Given entries
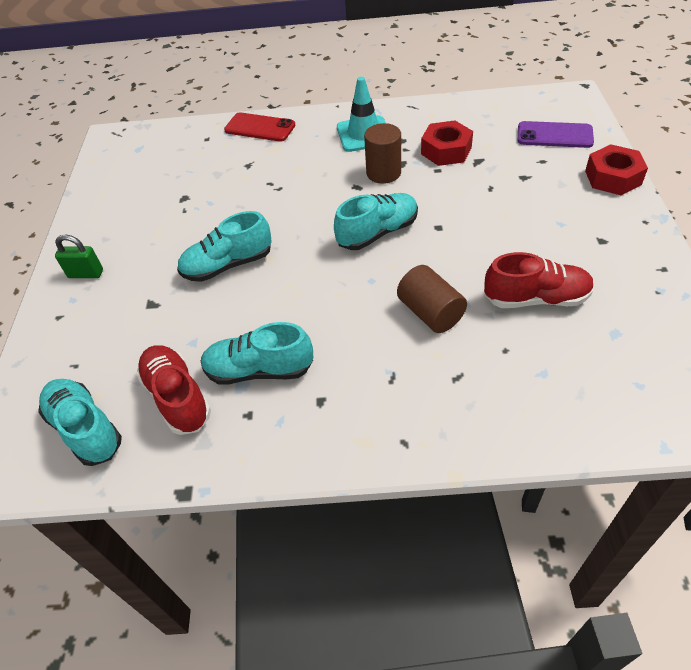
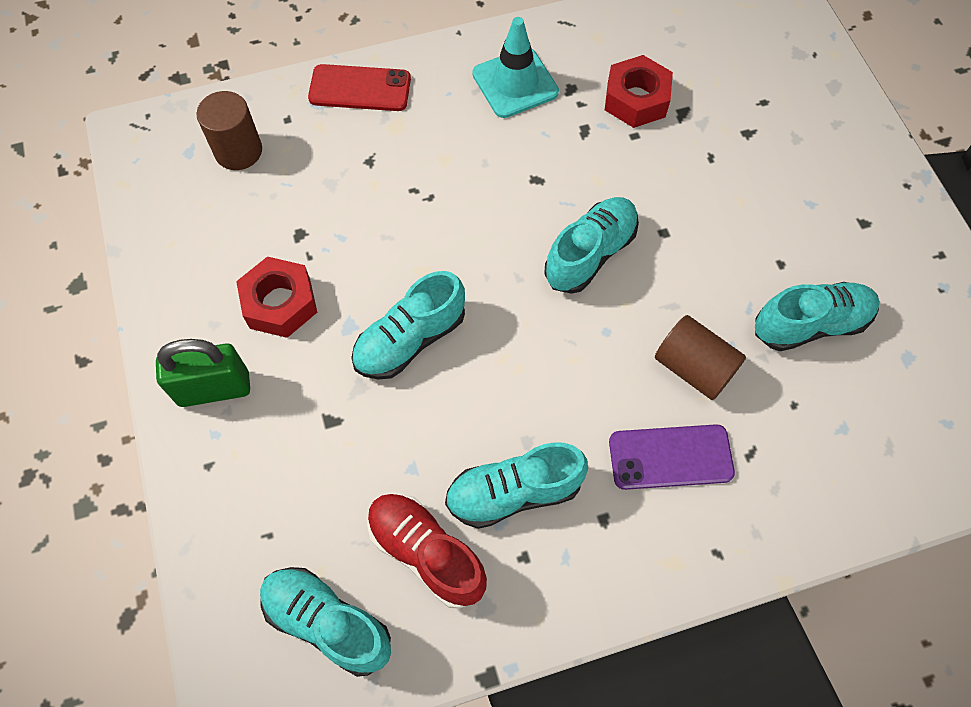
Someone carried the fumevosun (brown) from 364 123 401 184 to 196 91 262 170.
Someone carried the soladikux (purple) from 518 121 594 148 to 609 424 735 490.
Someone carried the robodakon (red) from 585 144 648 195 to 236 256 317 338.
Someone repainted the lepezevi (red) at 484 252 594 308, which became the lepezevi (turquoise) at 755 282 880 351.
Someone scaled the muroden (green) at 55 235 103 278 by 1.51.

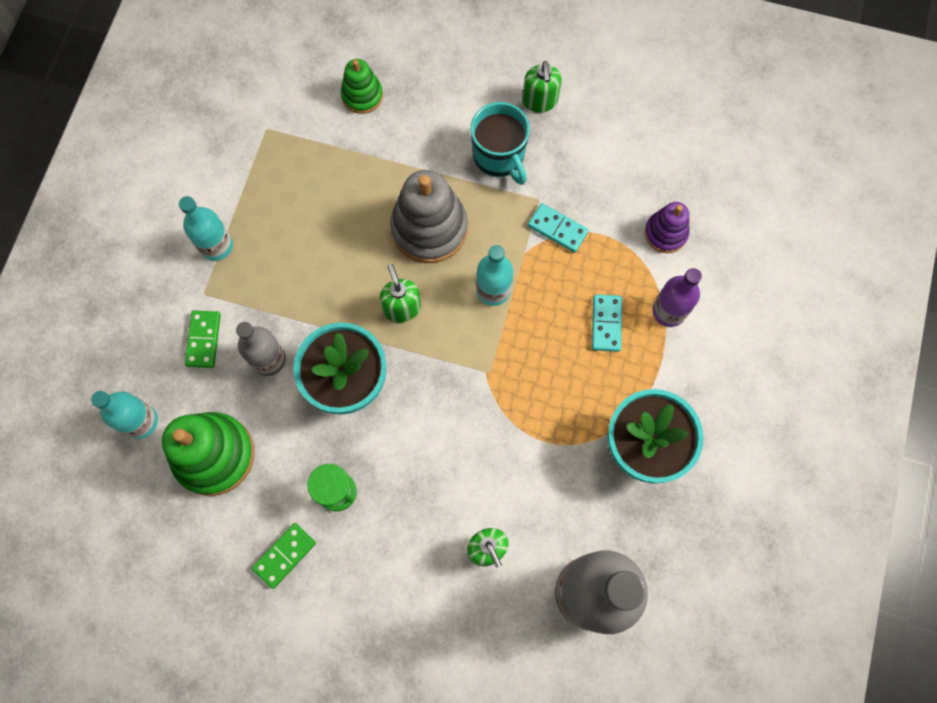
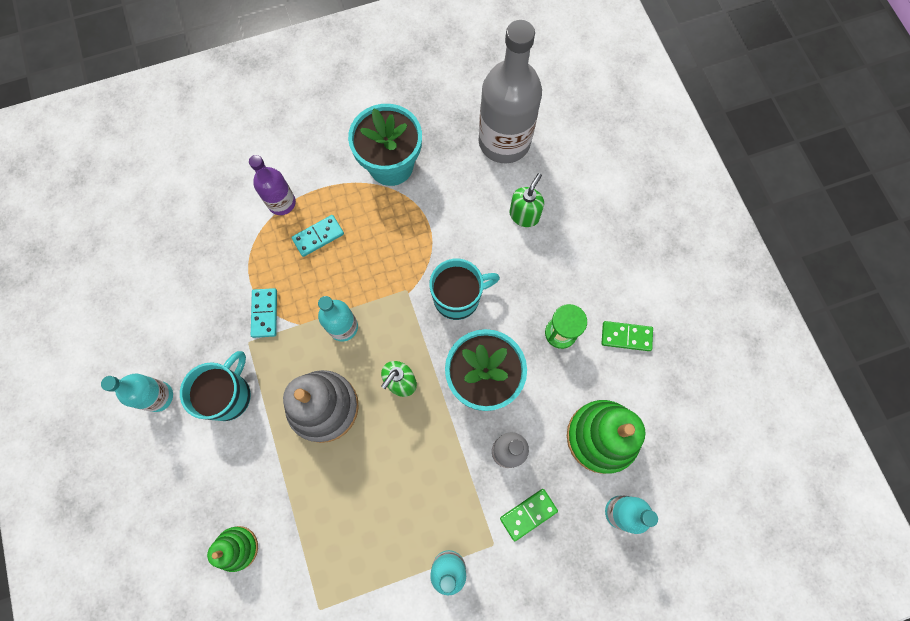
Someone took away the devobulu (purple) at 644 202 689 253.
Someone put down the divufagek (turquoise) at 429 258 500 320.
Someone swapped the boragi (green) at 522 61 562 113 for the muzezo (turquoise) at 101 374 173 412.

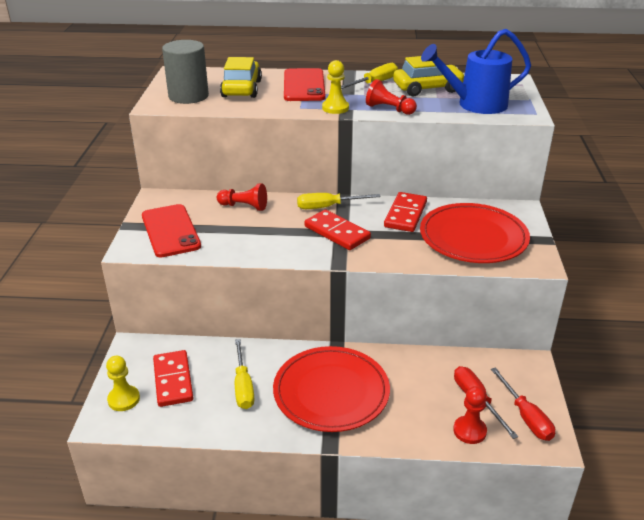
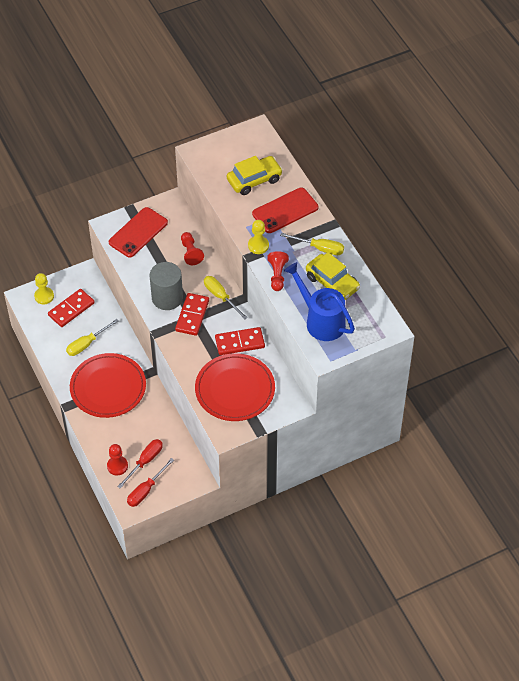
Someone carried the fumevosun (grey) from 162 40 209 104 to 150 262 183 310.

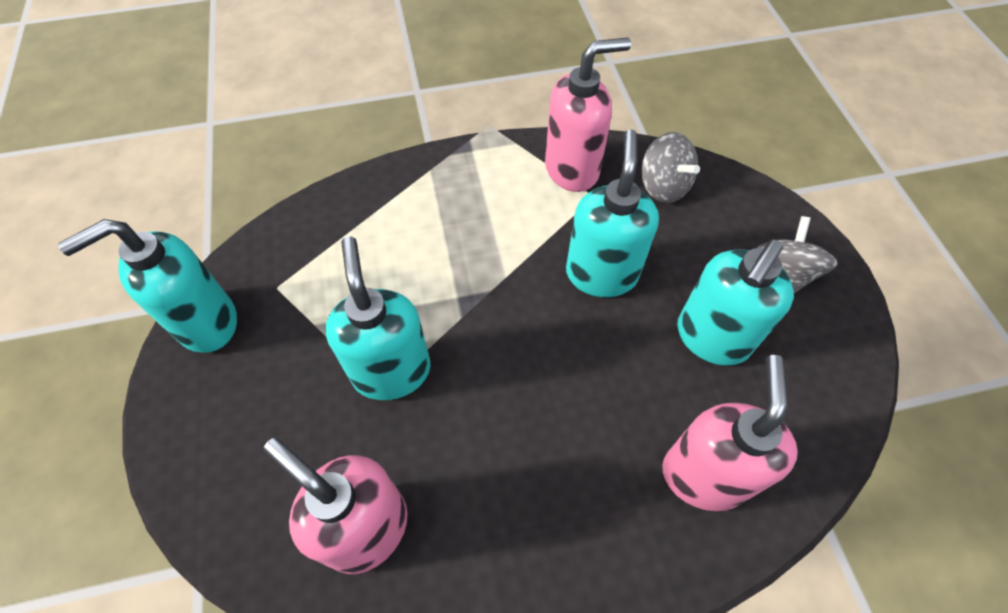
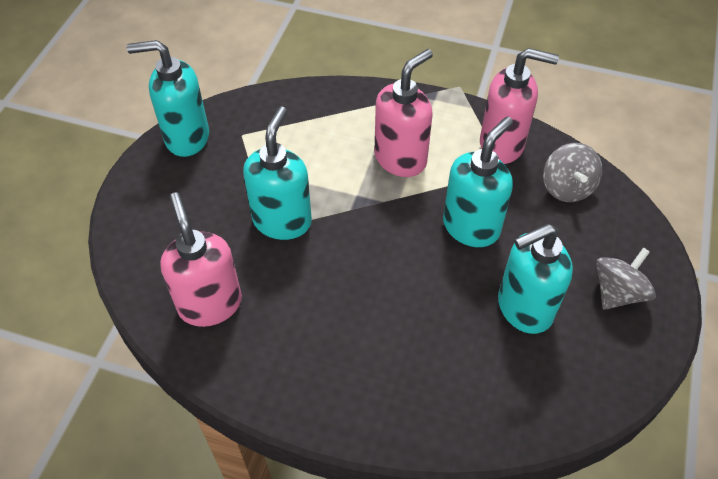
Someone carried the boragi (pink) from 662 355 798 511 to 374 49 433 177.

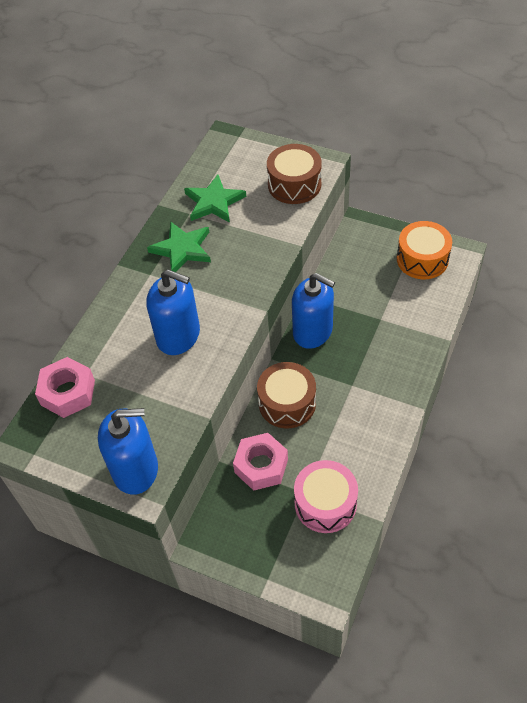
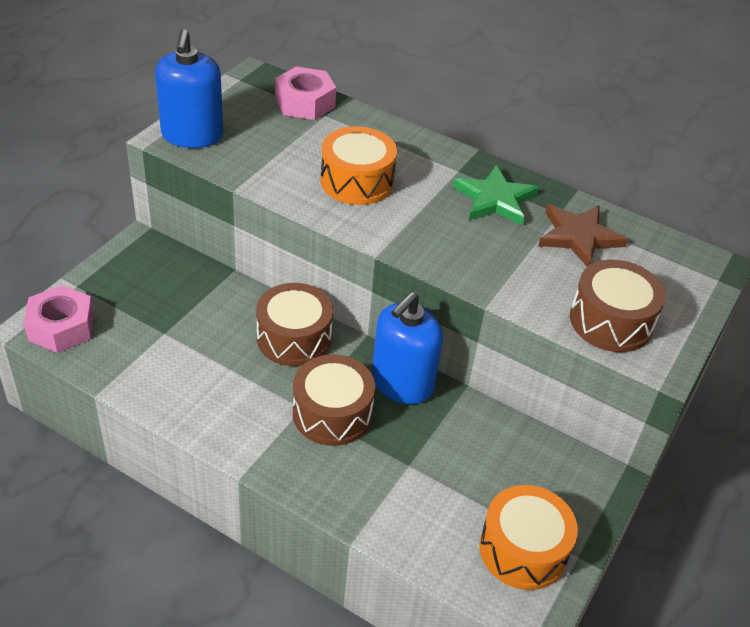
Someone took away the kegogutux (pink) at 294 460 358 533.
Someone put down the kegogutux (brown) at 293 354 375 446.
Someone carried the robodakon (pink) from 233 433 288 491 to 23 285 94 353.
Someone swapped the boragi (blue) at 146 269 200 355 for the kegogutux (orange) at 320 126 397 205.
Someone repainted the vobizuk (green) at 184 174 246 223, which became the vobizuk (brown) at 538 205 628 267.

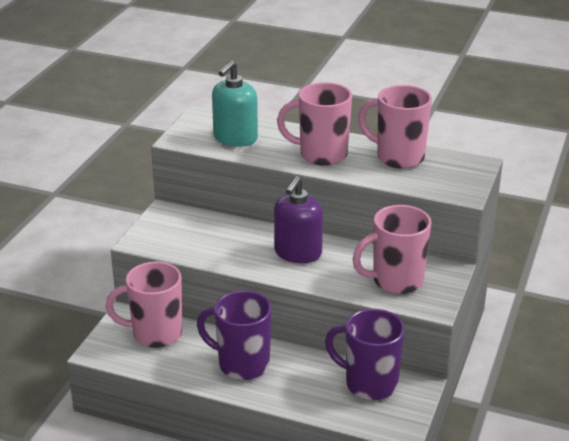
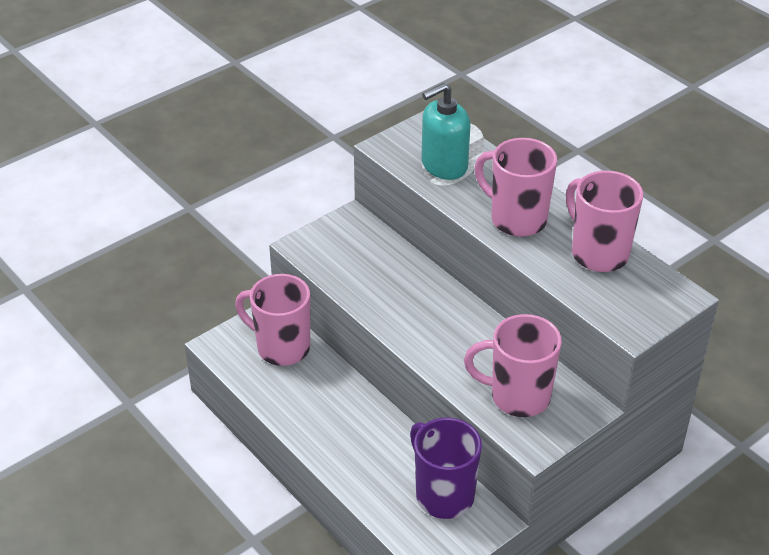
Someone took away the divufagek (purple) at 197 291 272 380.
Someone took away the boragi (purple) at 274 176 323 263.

What to do
Everything above from the line with "Someone carried the soladikux" to the line with "Someone repainted the lepezevi", both included, must be repeated exactly, and nothing outside that range.

Exercise result
Someone carried the soladikux (purple) from 518 121 594 148 to 609 424 735 490.
Someone carried the robodakon (red) from 585 144 648 195 to 236 256 317 338.
Someone repainted the lepezevi (red) at 484 252 594 308, which became the lepezevi (turquoise) at 755 282 880 351.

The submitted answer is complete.